§ **Data supplied**:
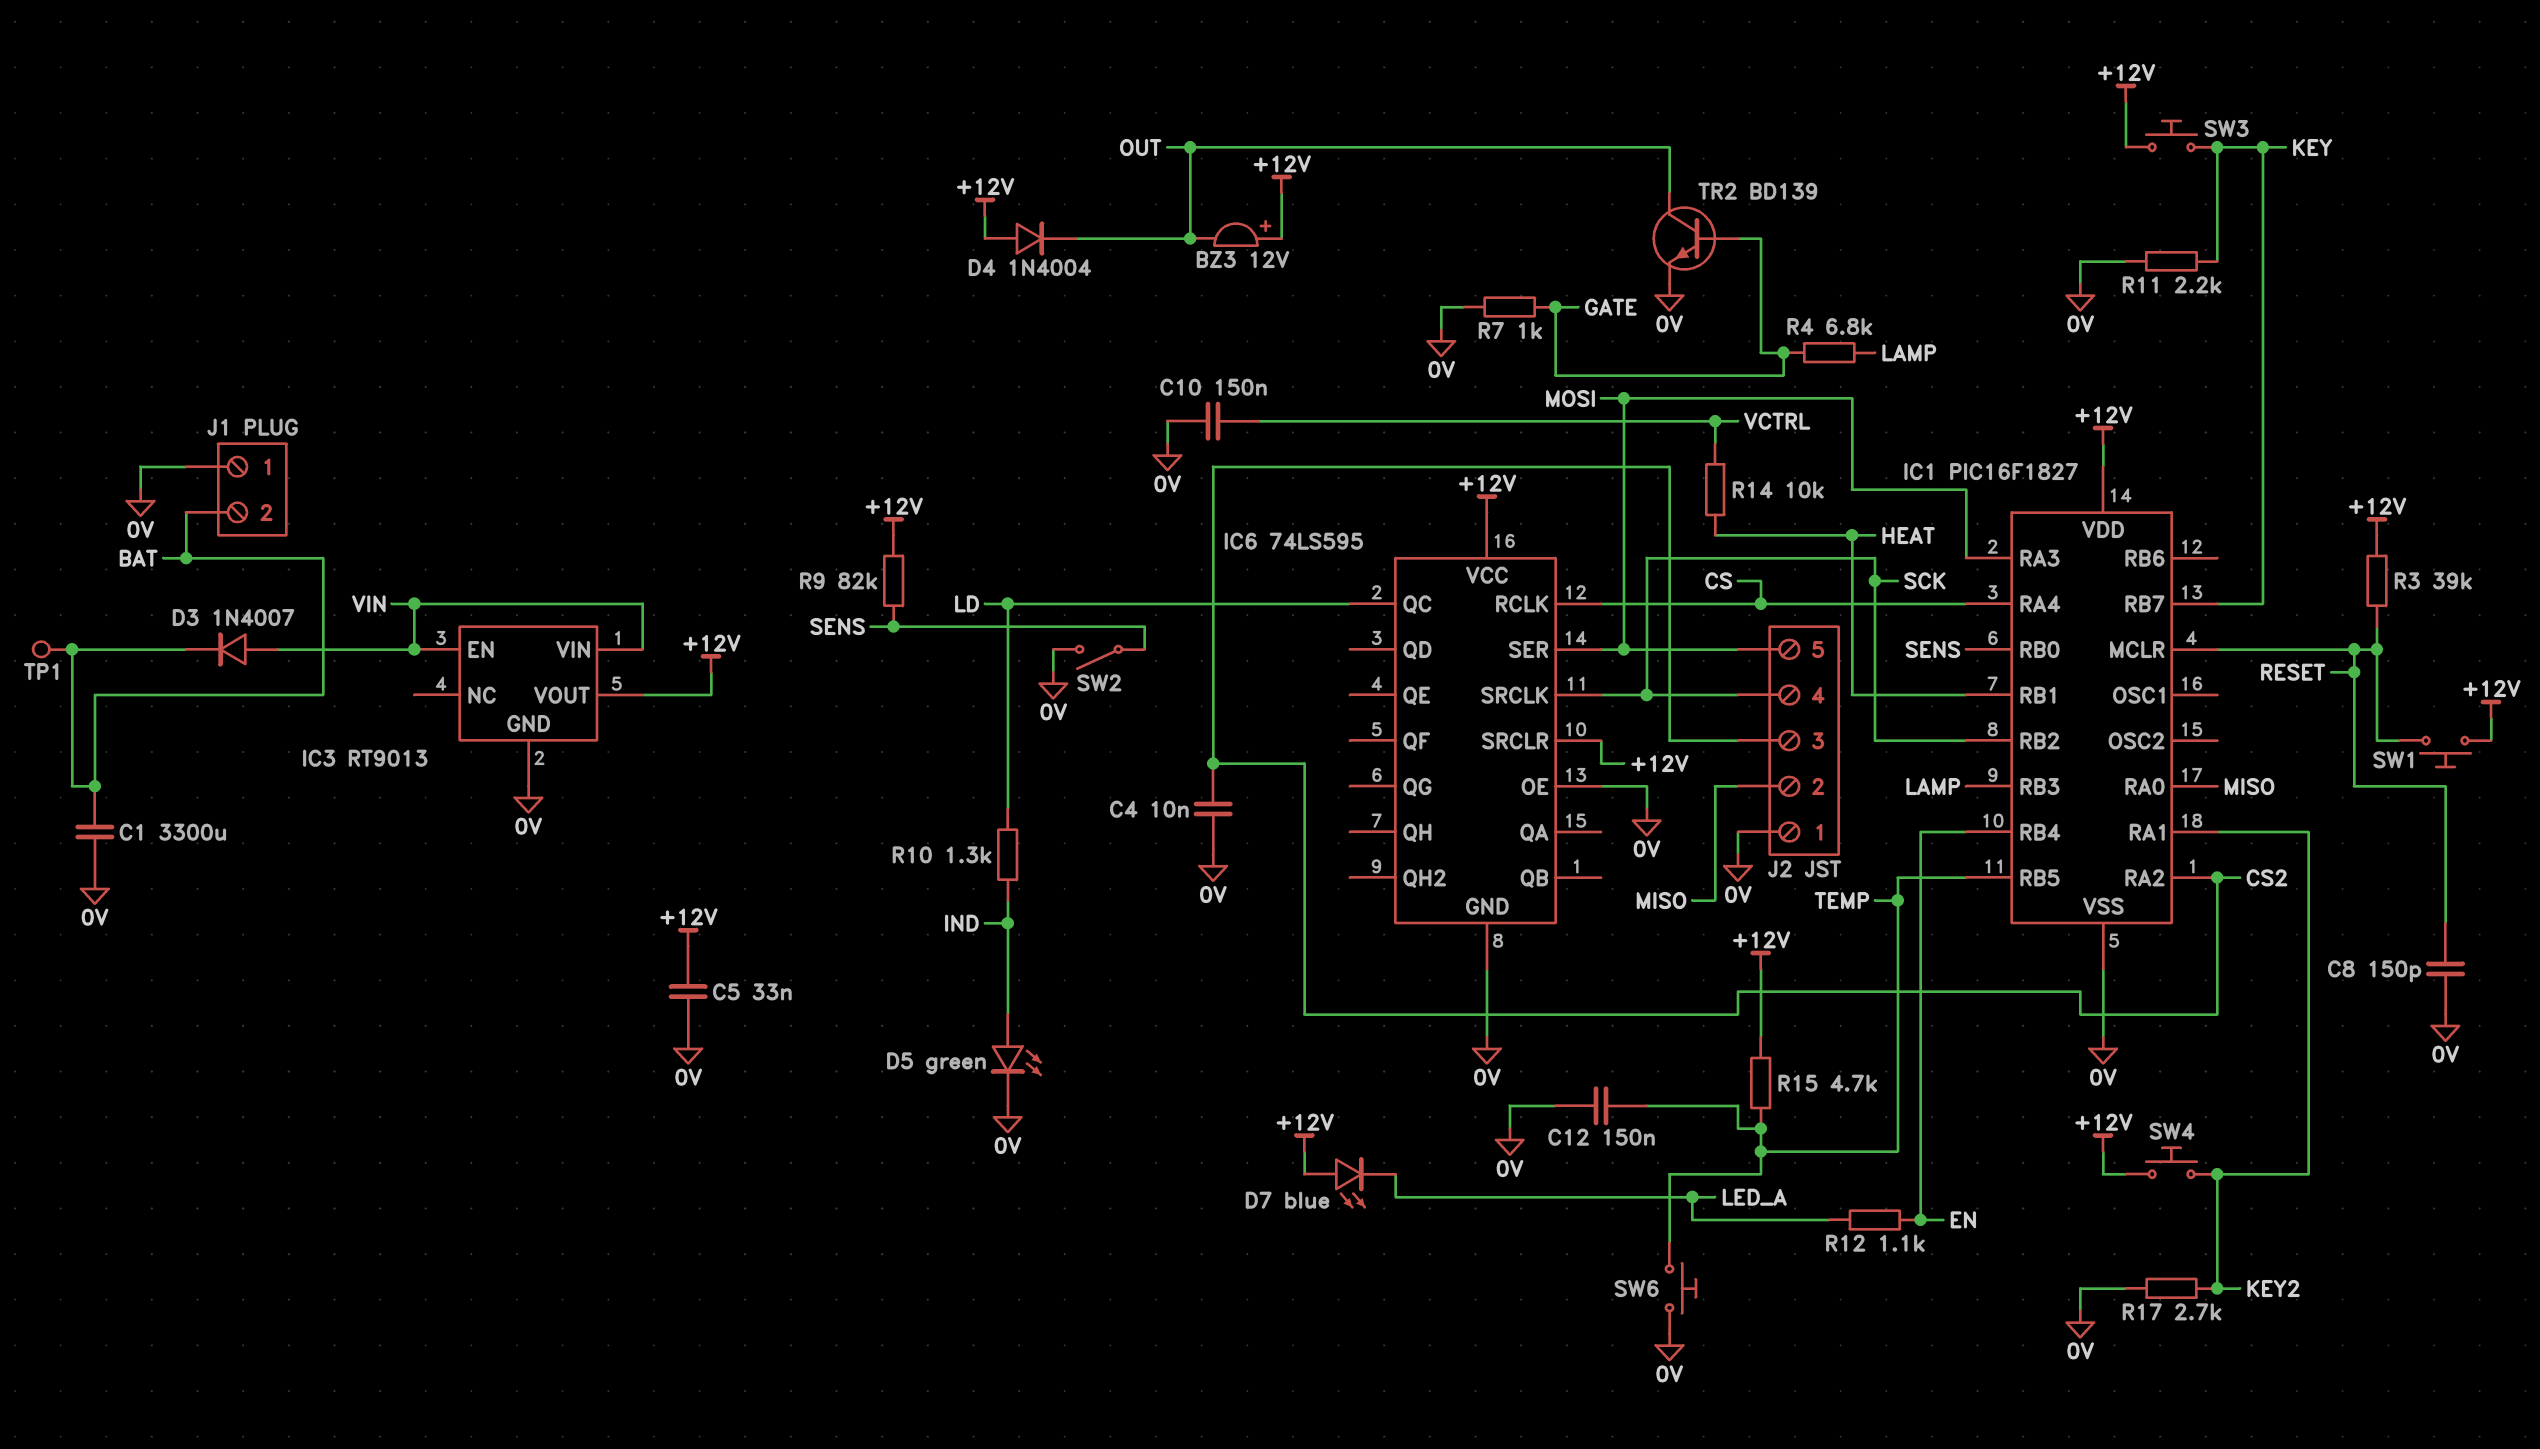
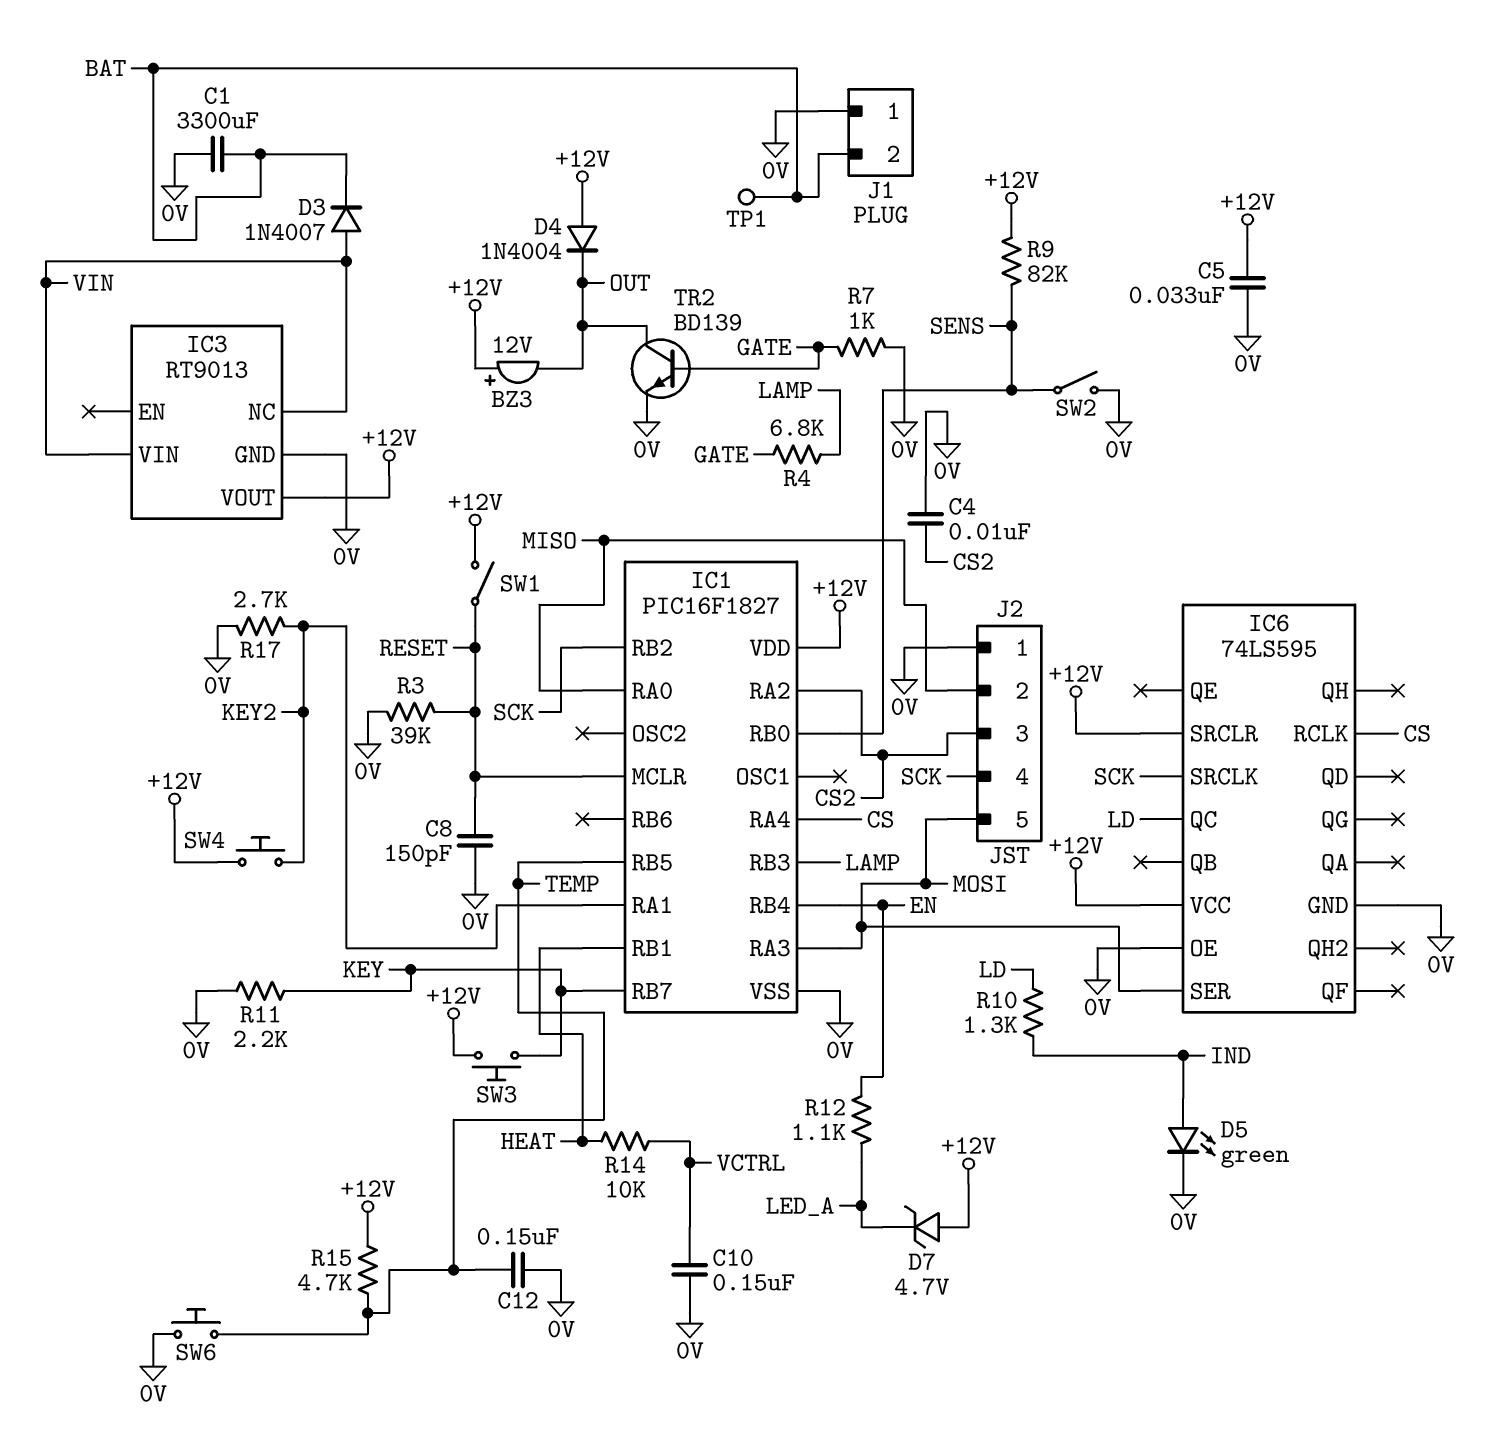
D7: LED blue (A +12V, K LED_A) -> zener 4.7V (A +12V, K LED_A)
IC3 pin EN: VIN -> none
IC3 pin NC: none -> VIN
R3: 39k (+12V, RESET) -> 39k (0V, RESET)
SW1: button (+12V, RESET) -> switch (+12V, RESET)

§ **What you should do**: Note how many lines in the data above contain "none", then state that number alone.

§ **Reply**: 2